Revision tracking records:
BEGIN

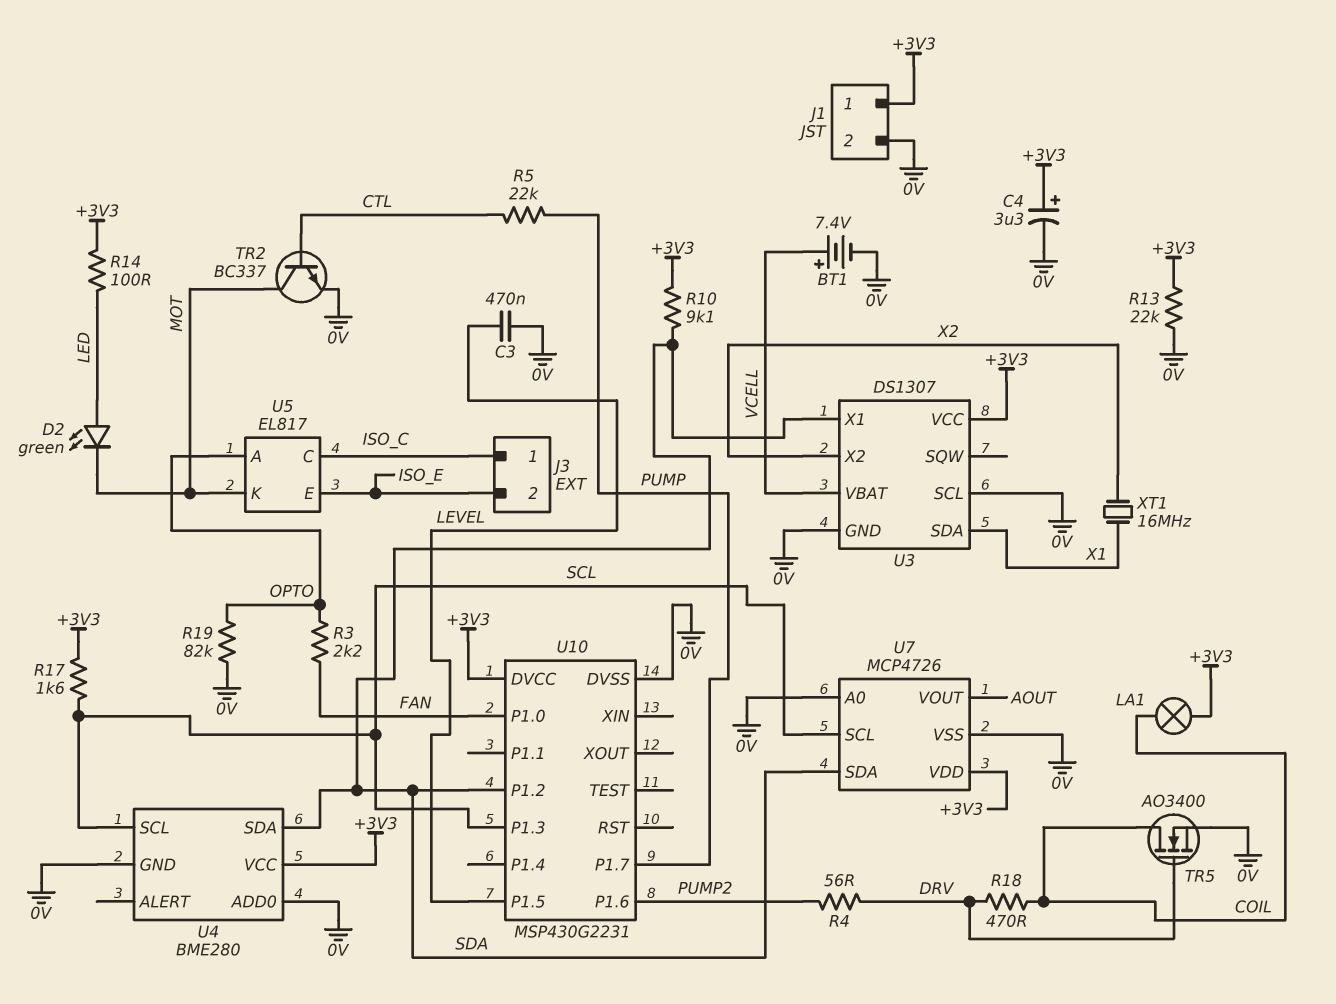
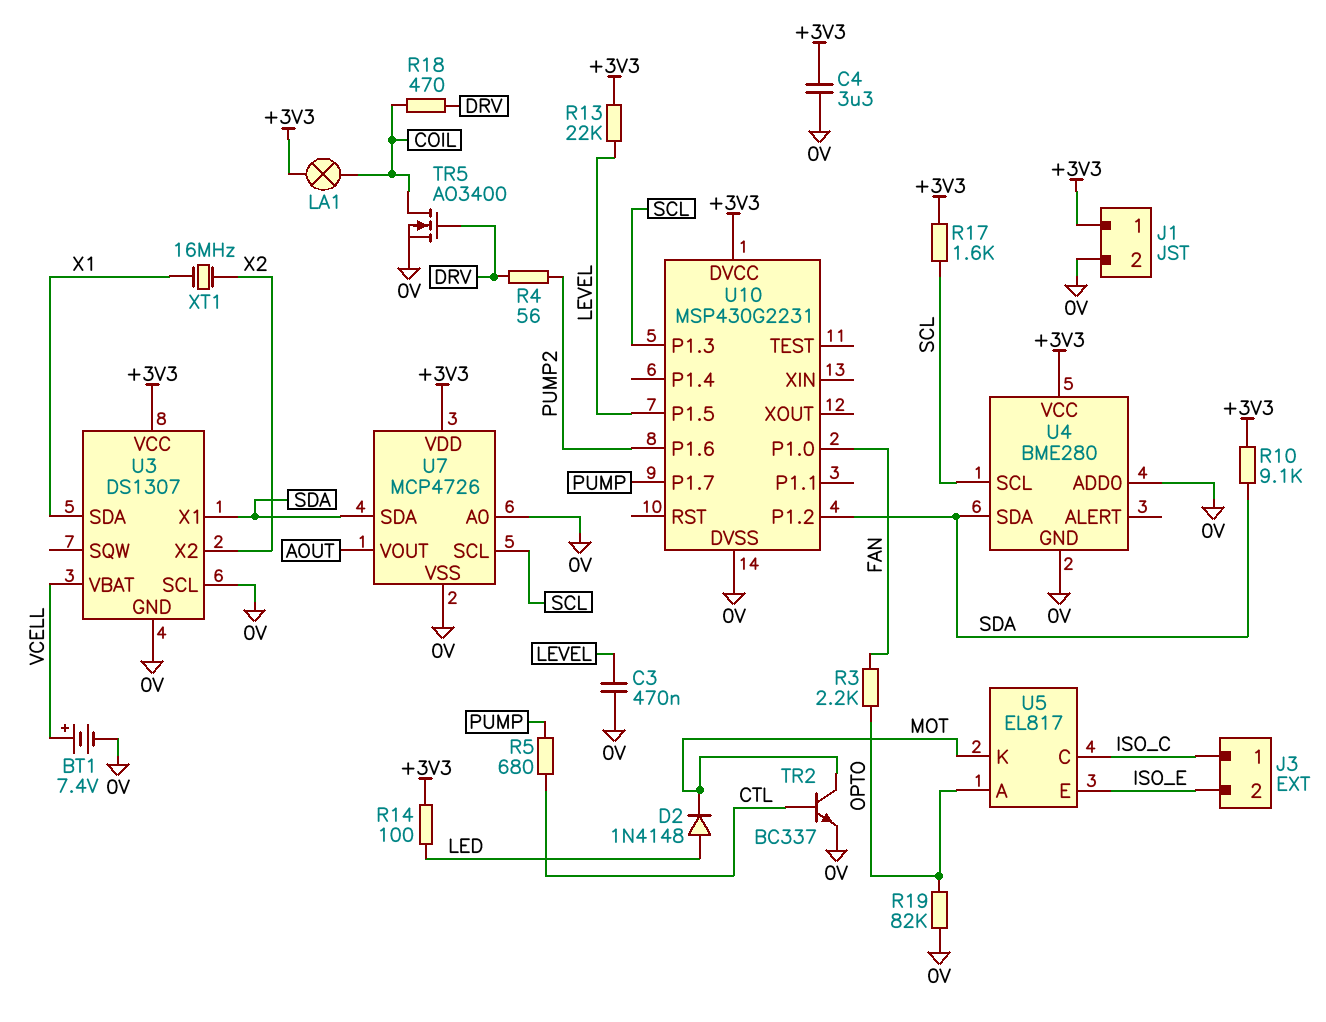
C4: 3.3uF (plus +3V3, minus 0V) -> 3.3uF (+3V3, 0V)
D2: LED green (A LED, K MOT) -> diode 1N4148 (A LED, K MOT)
R5: 22k (CTL, PUMP) -> 680 (CTL, PUMP)
R13: 22k (+3V3, 0V) -> 22k (+3V3, LEVEL)

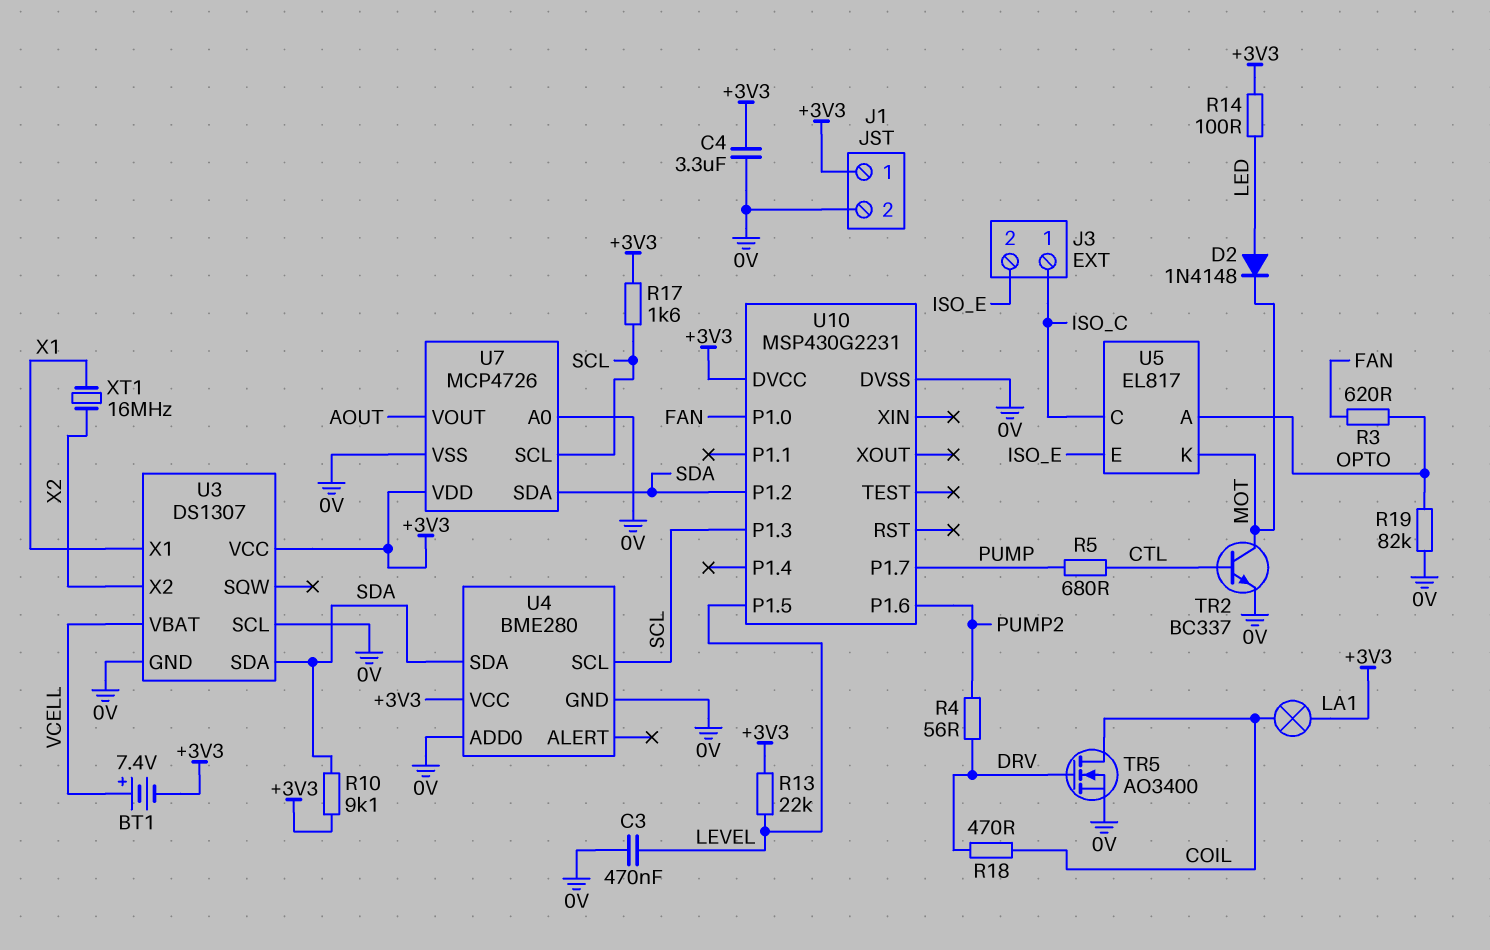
BT1: 7.4V (plus VCELL, minus 0V) -> 7.4V (plus VCELL, minus +3V3)
R3: 2.2k (FAN, OPTO) -> 620 (FAN, OPTO)
U3 pin SDA: X1 -> SDA
U3 pin X1: SDA -> X1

END

Work required
A precise copy of each record, with the images removed, should be output.

Solved exercise
C4: 3.3uF (plus +3V3, minus 0V) -> 3.3uF (+3V3, 0V)
D2: LED green (A LED, K MOT) -> diode 1N4148 (A LED, K MOT)
R5: 22k (CTL, PUMP) -> 680 (CTL, PUMP)
R13: 22k (+3V3, 0V) -> 22k (+3V3, LEVEL)

BT1: 7.4V (plus VCELL, minus 0V) -> 7.4V (plus VCELL, minus +3V3)
R3: 2.2k (FAN, OPTO) -> 620 (FAN, OPTO)
U3 pin SDA: X1 -> SDA
U3 pin X1: SDA -> X1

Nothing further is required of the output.